[Itemized modification records]
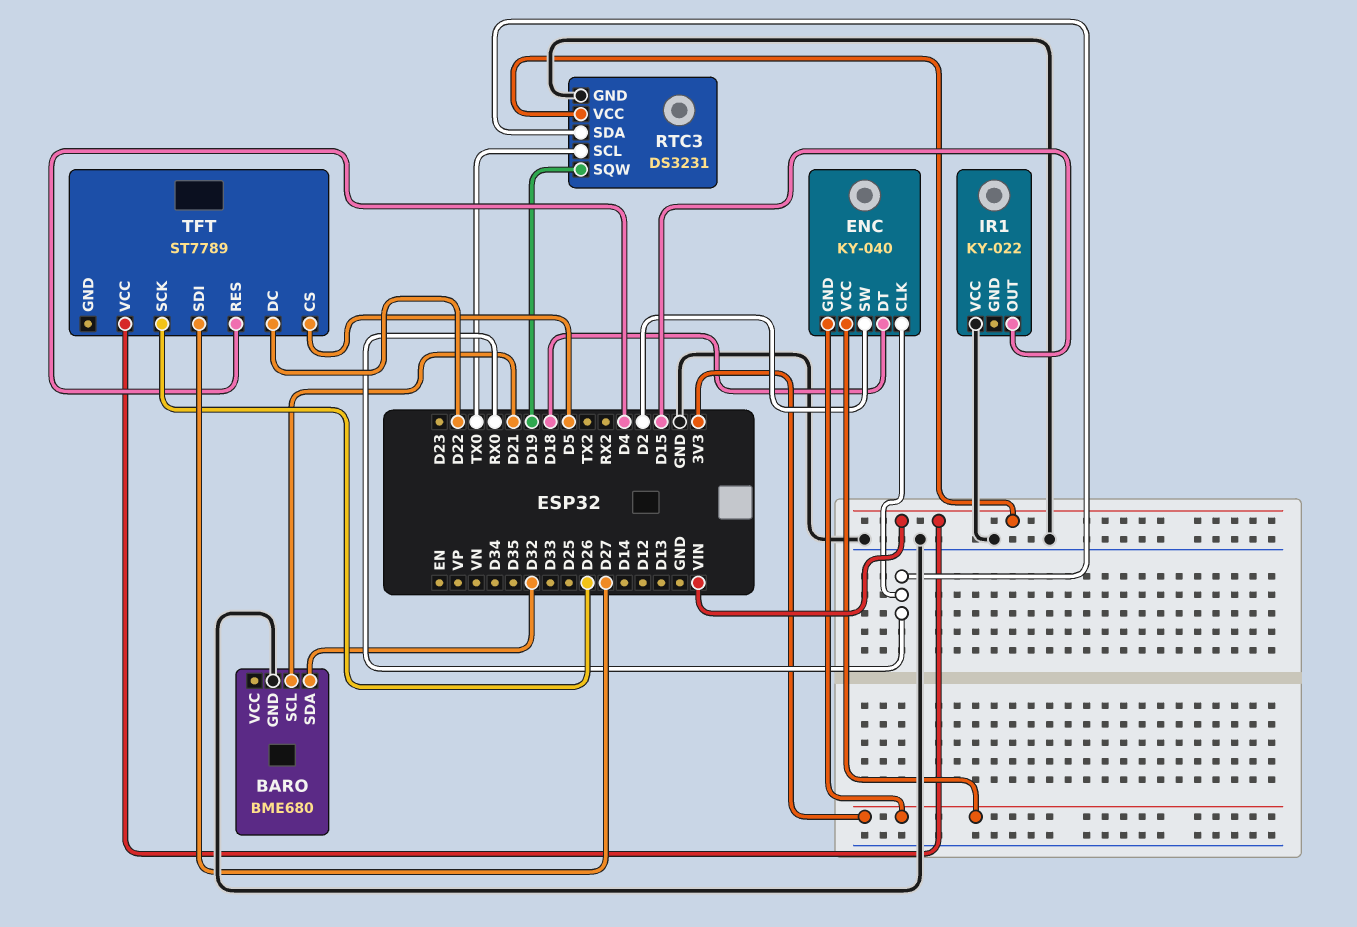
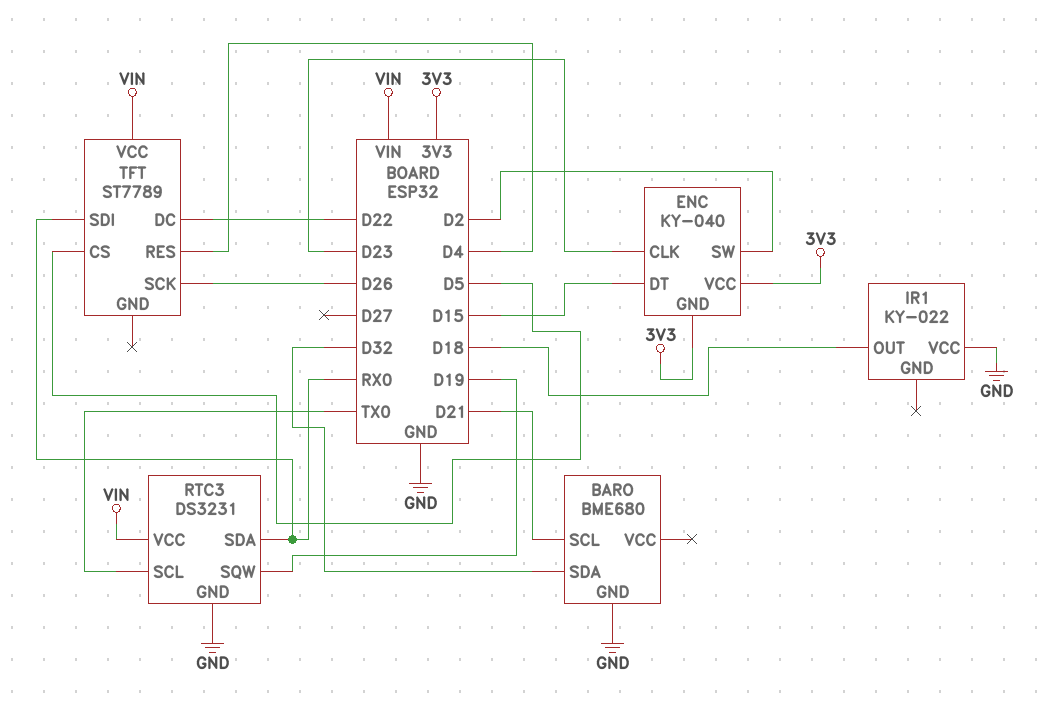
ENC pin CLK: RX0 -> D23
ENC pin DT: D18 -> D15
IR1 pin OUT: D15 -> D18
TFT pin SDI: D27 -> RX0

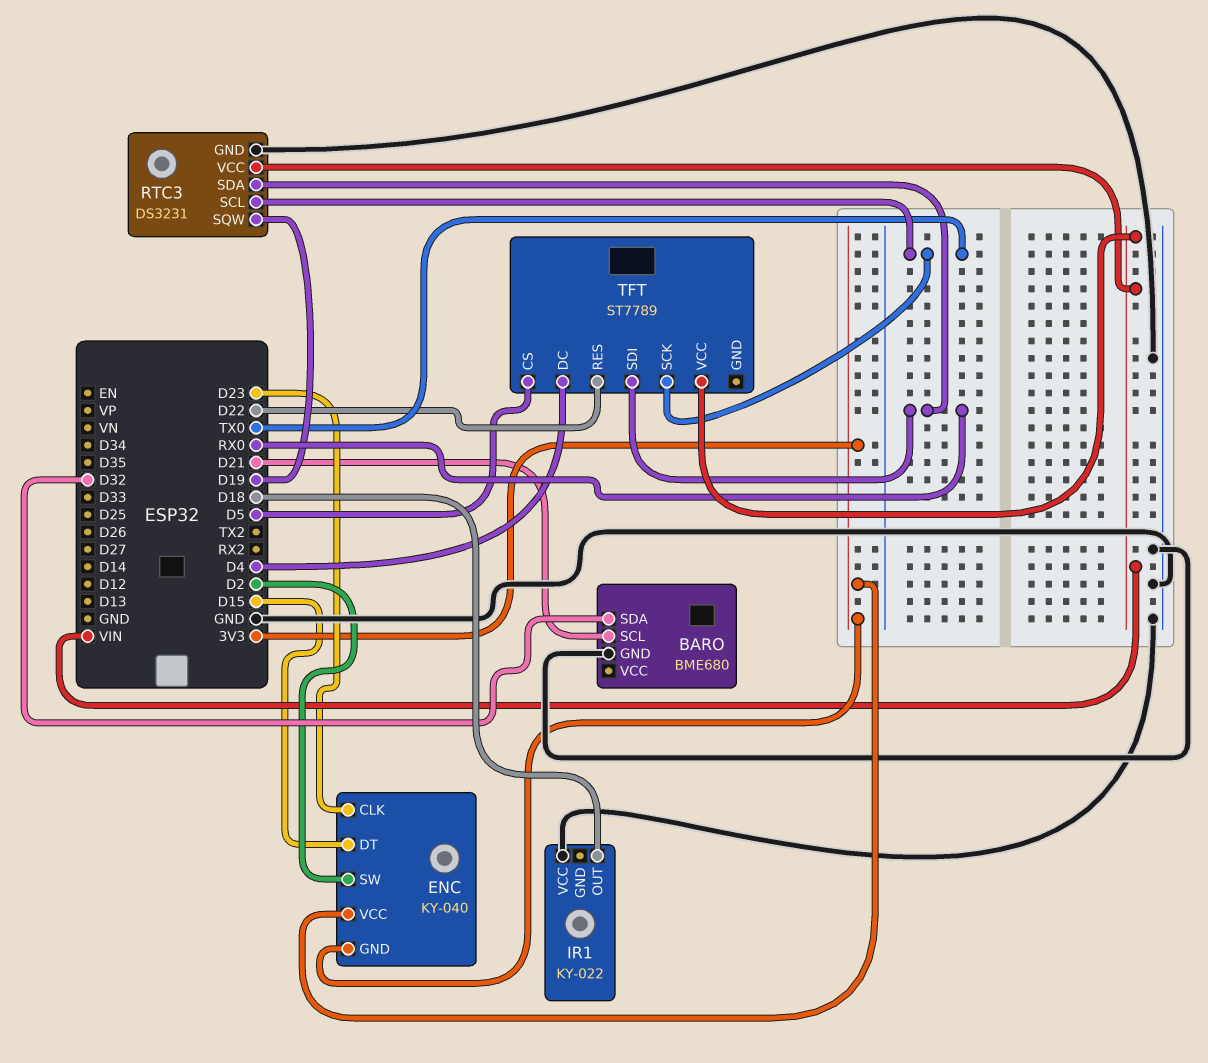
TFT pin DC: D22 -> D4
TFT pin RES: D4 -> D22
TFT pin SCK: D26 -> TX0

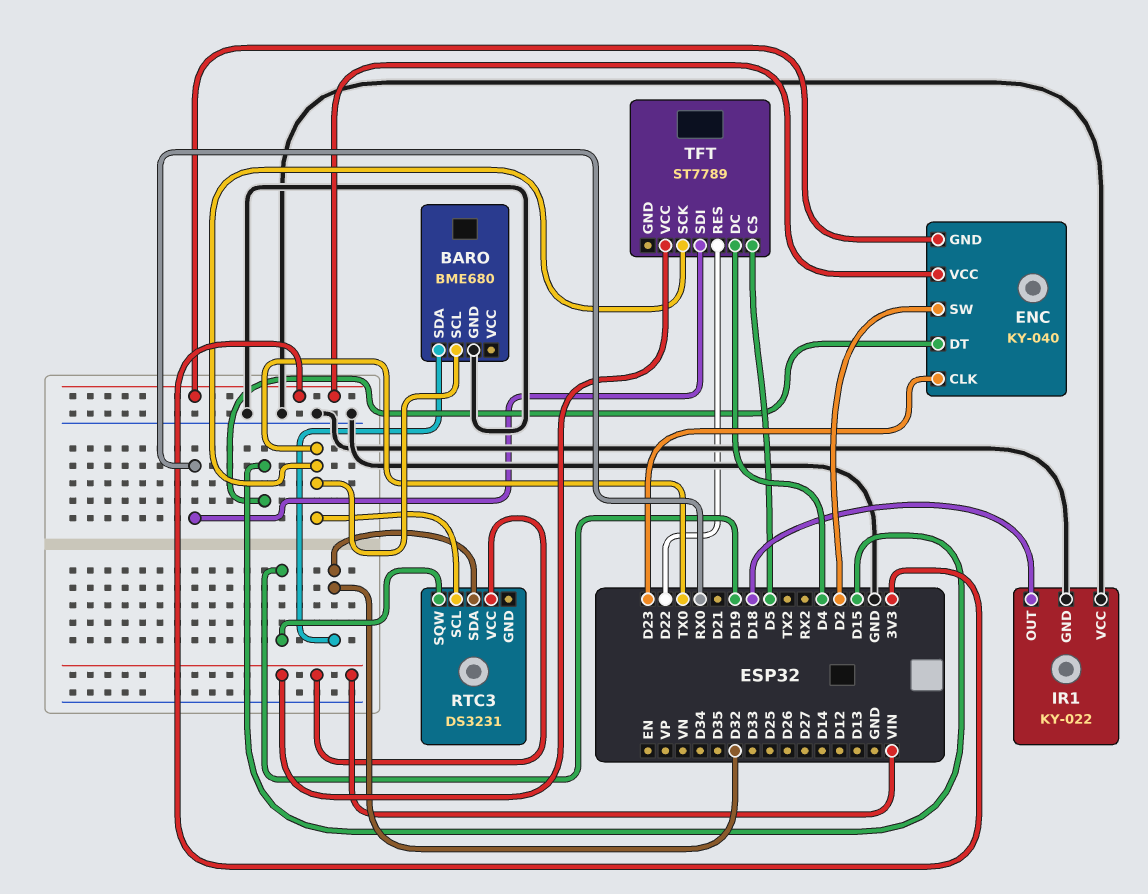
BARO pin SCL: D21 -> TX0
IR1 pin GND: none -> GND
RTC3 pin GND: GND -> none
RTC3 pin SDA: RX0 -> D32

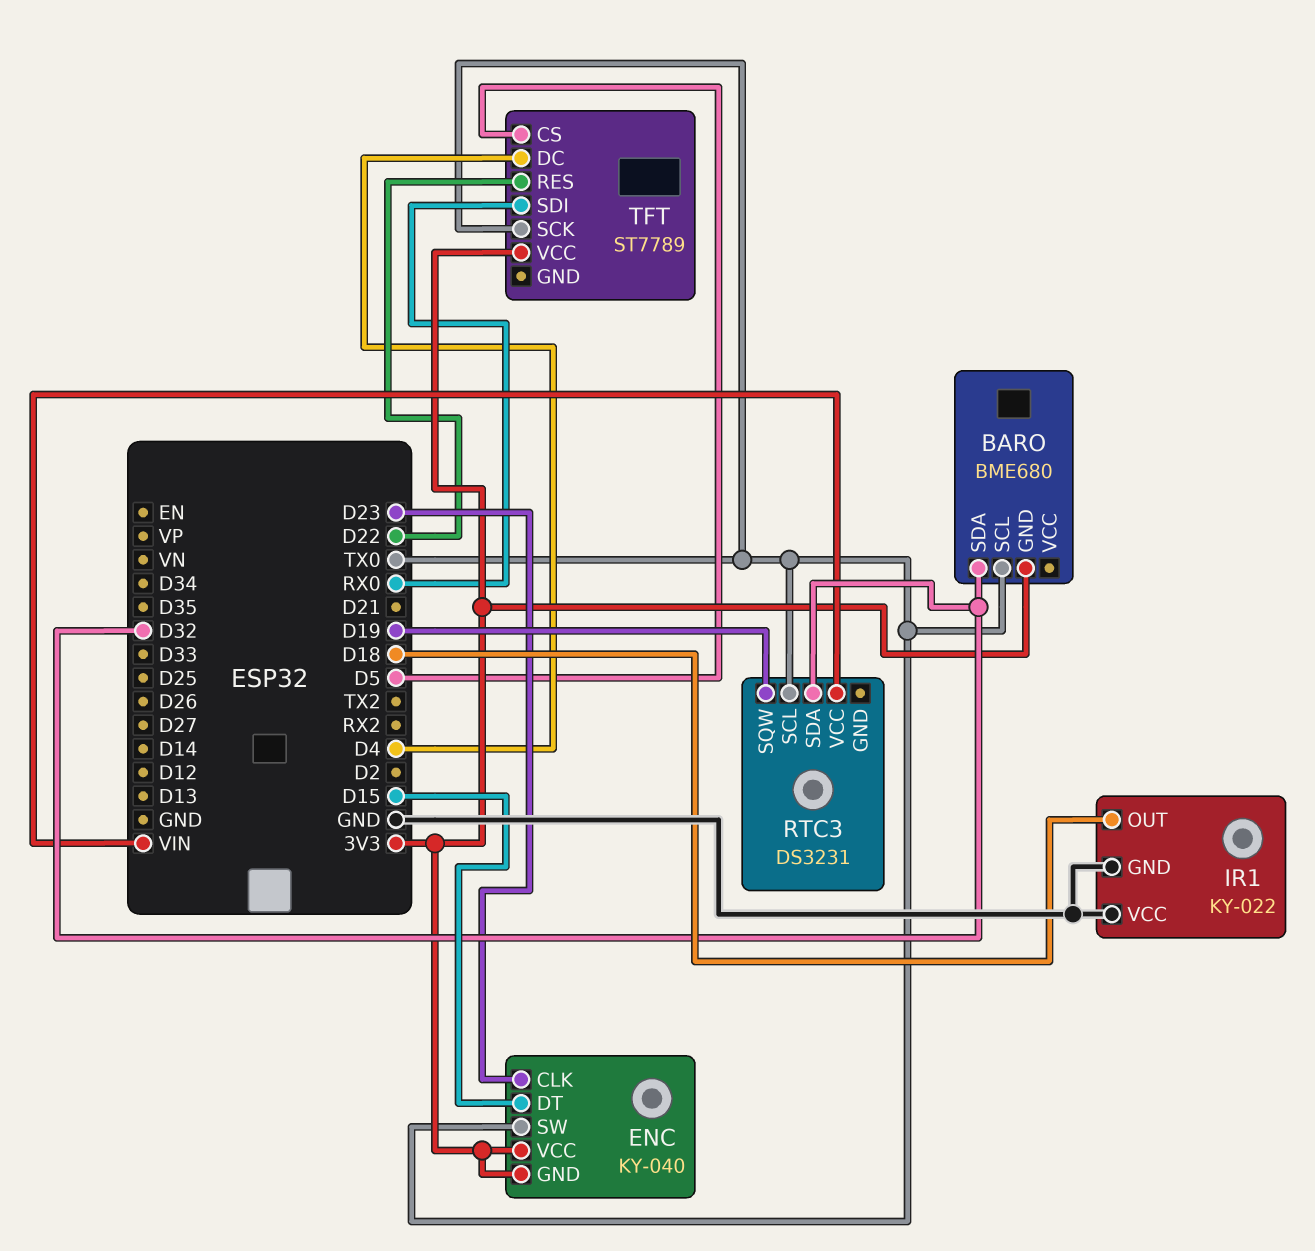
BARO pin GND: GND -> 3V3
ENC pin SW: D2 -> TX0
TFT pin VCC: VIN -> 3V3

What to work on. Print the records above word for word, omitting any picture they contain.

Output of the task.
ENC pin CLK: RX0 -> D23
ENC pin DT: D18 -> D15
IR1 pin OUT: D15 -> D18
TFT pin SDI: D27 -> RX0

TFT pin DC: D22 -> D4
TFT pin RES: D4 -> D22
TFT pin SCK: D26 -> TX0

BARO pin SCL: D21 -> TX0
IR1 pin GND: none -> GND
RTC3 pin GND: GND -> none
RTC3 pin SDA: RX0 -> D32

BARO pin GND: GND -> 3V3
ENC pin SW: D2 -> TX0
TFT pin VCC: VIN -> 3V3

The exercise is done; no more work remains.